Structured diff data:
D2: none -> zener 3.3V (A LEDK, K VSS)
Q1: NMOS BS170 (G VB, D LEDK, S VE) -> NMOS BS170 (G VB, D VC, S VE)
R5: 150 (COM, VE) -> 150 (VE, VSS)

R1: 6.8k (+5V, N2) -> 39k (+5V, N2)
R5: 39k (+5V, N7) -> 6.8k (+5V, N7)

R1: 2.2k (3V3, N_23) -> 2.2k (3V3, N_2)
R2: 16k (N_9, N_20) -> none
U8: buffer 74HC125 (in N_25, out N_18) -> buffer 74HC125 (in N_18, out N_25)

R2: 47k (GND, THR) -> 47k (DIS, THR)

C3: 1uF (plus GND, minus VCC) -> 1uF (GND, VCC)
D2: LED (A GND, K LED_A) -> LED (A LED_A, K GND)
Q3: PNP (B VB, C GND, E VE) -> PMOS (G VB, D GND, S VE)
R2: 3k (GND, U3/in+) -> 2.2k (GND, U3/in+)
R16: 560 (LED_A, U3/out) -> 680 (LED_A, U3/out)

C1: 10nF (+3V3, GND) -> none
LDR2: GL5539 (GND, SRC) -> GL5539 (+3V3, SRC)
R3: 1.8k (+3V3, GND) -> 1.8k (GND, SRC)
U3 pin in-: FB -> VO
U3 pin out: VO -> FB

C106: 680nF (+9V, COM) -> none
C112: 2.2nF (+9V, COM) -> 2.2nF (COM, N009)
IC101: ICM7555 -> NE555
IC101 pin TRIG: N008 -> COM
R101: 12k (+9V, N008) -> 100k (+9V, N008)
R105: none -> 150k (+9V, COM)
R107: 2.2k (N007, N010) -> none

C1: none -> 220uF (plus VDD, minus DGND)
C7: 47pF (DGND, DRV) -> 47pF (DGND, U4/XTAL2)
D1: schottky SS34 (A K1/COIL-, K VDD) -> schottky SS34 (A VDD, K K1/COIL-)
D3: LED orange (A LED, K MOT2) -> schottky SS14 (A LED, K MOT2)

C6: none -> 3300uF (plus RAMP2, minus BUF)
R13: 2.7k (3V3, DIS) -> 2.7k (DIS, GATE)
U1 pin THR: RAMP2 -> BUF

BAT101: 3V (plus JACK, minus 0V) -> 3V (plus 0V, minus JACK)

Exercise brief: Copy out each record above exactly, leaving nothing out.

Result:
D2: none -> zener 3.3V (A LEDK, K VSS)
Q1: NMOS BS170 (G VB, D LEDK, S VE) -> NMOS BS170 (G VB, D VC, S VE)
R5: 150 (COM, VE) -> 150 (VE, VSS)

R1: 6.8k (+5V, N2) -> 39k (+5V, N2)
R5: 39k (+5V, N7) -> 6.8k (+5V, N7)

R1: 2.2k (3V3, N_23) -> 2.2k (3V3, N_2)
R2: 16k (N_9, N_20) -> none
U8: buffer 74HC125 (in N_25, out N_18) -> buffer 74HC125 (in N_18, out N_25)

R2: 47k (GND, THR) -> 47k (DIS, THR)

C3: 1uF (plus GND, minus VCC) -> 1uF (GND, VCC)
D2: LED (A GND, K LED_A) -> LED (A LED_A, K GND)
Q3: PNP (B VB, C GND, E VE) -> PMOS (G VB, D GND, S VE)
R2: 3k (GND, U3/in+) -> 2.2k (GND, U3/in+)
R16: 560 (LED_A, U3/out) -> 680 (LED_A, U3/out)

C1: 10nF (+3V3, GND) -> none
LDR2: GL5539 (GND, SRC) -> GL5539 (+3V3, SRC)
R3: 1.8k (+3V3, GND) -> 1.8k (GND, SRC)
U3 pin in-: FB -> VO
U3 pin out: VO -> FB

C106: 680nF (+9V, COM) -> none
C112: 2.2nF (+9V, COM) -> 2.2nF (COM, N009)
IC101: ICM7555 -> NE555
IC101 pin TRIG: N008 -> COM
R101: 12k (+9V, N008) -> 100k (+9V, N008)
R105: none -> 150k (+9V, COM)
R107: 2.2k (N007, N010) -> none

C1: none -> 220uF (plus VDD, minus DGND)
C7: 47pF (DGND, DRV) -> 47pF (DGND, U4/XTAL2)
D1: schottky SS34 (A K1/COIL-, K VDD) -> schottky SS34 (A VDD, K K1/COIL-)
D3: LED orange (A LED, K MOT2) -> schottky SS14 (A LED, K MOT2)

C6: none -> 3300uF (plus RAMP2, minus BUF)
R13: 2.7k (3V3, DIS) -> 2.7k (DIS, GATE)
U1 pin THR: RAMP2 -> BUF

BAT101: 3V (plus JACK, minus 0V) -> 3V (plus 0V, minus JACK)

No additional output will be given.